● **REQUIRED WORK**
Any picture in the listing is left out of the copy; all else is duplicated exactly.

● **DATA EXTRACT**
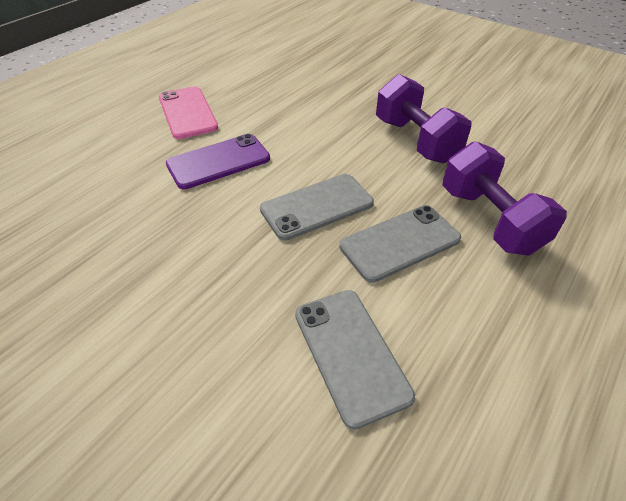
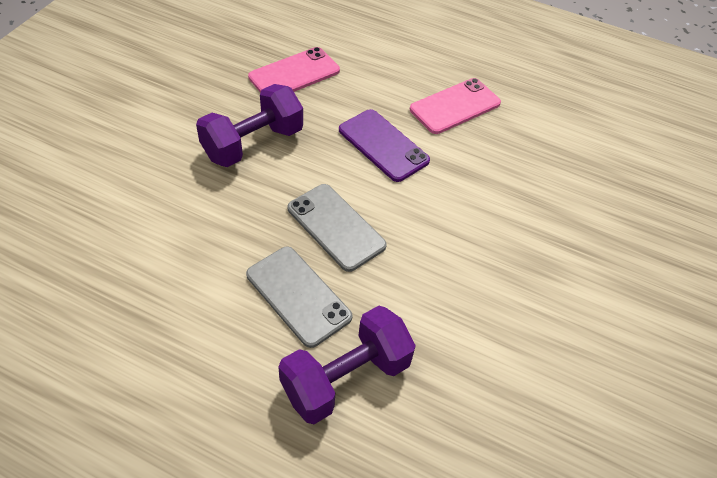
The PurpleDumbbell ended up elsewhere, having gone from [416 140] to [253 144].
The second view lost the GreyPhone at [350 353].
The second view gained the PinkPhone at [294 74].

● **REPLY**
The PurpleDumbbell ended up elsewhere, having gone from [416 140] to [253 144].
The second view lost the GreyPhone at [350 353].
The second view gained the PinkPhone at [294 74].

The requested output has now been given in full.